[Dataset items]
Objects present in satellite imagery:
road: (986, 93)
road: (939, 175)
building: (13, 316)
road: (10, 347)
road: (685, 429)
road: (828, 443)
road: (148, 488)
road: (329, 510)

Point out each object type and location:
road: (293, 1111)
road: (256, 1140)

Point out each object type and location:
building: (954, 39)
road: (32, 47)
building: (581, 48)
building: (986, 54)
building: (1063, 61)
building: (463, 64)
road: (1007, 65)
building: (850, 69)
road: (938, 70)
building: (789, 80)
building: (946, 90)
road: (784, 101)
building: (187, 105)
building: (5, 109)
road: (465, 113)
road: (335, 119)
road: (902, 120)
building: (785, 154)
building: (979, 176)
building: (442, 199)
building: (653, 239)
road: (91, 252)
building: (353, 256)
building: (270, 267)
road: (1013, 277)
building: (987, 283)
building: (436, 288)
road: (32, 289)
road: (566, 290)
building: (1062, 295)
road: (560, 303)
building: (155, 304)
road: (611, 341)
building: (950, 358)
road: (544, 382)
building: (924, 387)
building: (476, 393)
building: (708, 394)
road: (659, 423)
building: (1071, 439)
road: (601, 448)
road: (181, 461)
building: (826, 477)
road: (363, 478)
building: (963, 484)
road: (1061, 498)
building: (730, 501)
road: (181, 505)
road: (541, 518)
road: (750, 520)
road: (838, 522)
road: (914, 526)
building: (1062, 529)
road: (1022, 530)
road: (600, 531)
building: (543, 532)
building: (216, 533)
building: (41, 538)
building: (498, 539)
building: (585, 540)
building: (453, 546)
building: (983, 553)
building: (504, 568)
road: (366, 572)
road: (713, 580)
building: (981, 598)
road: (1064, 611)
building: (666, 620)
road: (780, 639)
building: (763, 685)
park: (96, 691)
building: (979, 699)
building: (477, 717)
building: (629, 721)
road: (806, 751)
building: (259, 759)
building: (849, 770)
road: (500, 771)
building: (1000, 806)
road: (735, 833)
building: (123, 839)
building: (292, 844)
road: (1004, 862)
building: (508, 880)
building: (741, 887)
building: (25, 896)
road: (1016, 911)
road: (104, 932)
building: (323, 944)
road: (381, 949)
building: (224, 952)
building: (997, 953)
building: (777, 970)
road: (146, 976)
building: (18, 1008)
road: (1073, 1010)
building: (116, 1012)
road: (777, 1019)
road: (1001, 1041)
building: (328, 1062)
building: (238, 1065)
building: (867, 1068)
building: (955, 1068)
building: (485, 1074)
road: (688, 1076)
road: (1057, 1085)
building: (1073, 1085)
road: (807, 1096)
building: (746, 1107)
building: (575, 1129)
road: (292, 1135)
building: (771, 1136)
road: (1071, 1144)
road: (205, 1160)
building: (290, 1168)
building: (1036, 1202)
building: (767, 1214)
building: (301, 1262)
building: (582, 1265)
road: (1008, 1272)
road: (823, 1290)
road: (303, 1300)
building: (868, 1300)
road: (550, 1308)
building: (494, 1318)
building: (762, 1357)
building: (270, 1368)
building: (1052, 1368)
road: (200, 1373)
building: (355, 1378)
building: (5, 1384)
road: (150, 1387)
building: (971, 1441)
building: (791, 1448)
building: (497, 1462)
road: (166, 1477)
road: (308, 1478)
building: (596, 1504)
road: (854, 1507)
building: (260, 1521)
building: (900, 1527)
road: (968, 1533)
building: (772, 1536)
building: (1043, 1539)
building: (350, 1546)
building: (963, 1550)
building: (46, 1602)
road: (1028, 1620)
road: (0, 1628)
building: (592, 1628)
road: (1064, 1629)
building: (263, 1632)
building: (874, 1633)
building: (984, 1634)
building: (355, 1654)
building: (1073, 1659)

▸ PROBLEM REQUIREMENTS
What you return should match the data character for character.

▸ RESULT
Objects present in satellite imagery:
road: (986, 93)
road: (939, 175)
building: (13, 316)
road: (10, 347)
road: (685, 429)
road: (828, 443)
road: (148, 488)
road: (329, 510)

Point out each object type and location:
road: (293, 1111)
road: (256, 1140)

Point out each object type and location:
building: (954, 39)
road: (32, 47)
building: (581, 48)
building: (986, 54)
building: (1063, 61)
building: (463, 64)
road: (1007, 65)
building: (850, 69)
road: (938, 70)
building: (789, 80)
building: (946, 90)
road: (784, 101)
building: (187, 105)
building: (5, 109)
road: (465, 113)
road: (335, 119)
road: (902, 120)
building: (785, 154)
building: (979, 176)
building: (442, 199)
building: (653, 239)
road: (91, 252)
building: (353, 256)
building: (270, 267)
road: (1013, 277)
building: (987, 283)
building: (436, 288)
road: (32, 289)
road: (566, 290)
building: (1062, 295)
road: (560, 303)
building: (155, 304)
road: (611, 341)
building: (950, 358)
road: (544, 382)
building: (924, 387)
building: (476, 393)
building: (708, 394)
road: (659, 423)
building: (1071, 439)
road: (601, 448)
road: (181, 461)
building: (826, 477)
road: (363, 478)
building: (963, 484)
road: (1061, 498)
building: (730, 501)
road: (181, 505)
road: (541, 518)
road: (750, 520)
road: (838, 522)
road: (914, 526)
building: (1062, 529)
road: (1022, 530)
road: (600, 531)
building: (543, 532)
building: (216, 533)
building: (41, 538)
building: (498, 539)
building: (585, 540)
building: (453, 546)
building: (983, 553)
building: (504, 568)
road: (366, 572)
road: (713, 580)
building: (981, 598)
road: (1064, 611)
building: (666, 620)
road: (780, 639)
building: (763, 685)
park: (96, 691)
building: (979, 699)
building: (477, 717)
building: (629, 721)
road: (806, 751)
building: (259, 759)
building: (849, 770)
road: (500, 771)
building: (1000, 806)
road: (735, 833)
building: (123, 839)
building: (292, 844)
road: (1004, 862)
building: (508, 880)
building: (741, 887)
building: (25, 896)
road: (1016, 911)
road: (104, 932)
building: (323, 944)
road: (381, 949)
building: (224, 952)
building: (997, 953)
building: (777, 970)
road: (146, 976)
building: (18, 1008)
road: (1073, 1010)
building: (116, 1012)
road: (777, 1019)
road: (1001, 1041)
building: (328, 1062)
building: (238, 1065)
building: (867, 1068)
building: (955, 1068)
building: (485, 1074)
road: (688, 1076)
road: (1057, 1085)
building: (1073, 1085)
road: (807, 1096)
building: (746, 1107)
building: (575, 1129)
road: (292, 1135)
building: (771, 1136)
road: (1071, 1144)
road: (205, 1160)
building: (290, 1168)
building: (1036, 1202)
building: (767, 1214)
building: (301, 1262)
building: (582, 1265)
road: (1008, 1272)
road: (823, 1290)
road: (303, 1300)
building: (868, 1300)
road: (550, 1308)
building: (494, 1318)
building: (762, 1357)
building: (270, 1368)
building: (1052, 1368)
road: (200, 1373)
building: (355, 1378)
building: (5, 1384)
road: (150, 1387)
building: (971, 1441)
building: (791, 1448)
building: (497, 1462)
road: (166, 1477)
road: (308, 1478)
building: (596, 1504)
road: (854, 1507)
building: (260, 1521)
building: (900, 1527)
road: (968, 1533)
building: (772, 1536)
building: (1043, 1539)
building: (350, 1546)
building: (963, 1550)
building: (46, 1602)
road: (1028, 1620)
road: (0, 1628)
building: (592, 1628)
road: (1064, 1629)
building: (263, 1632)
building: (874, 1633)
building: (984, 1634)
building: (355, 1654)
building: (1073, 1659)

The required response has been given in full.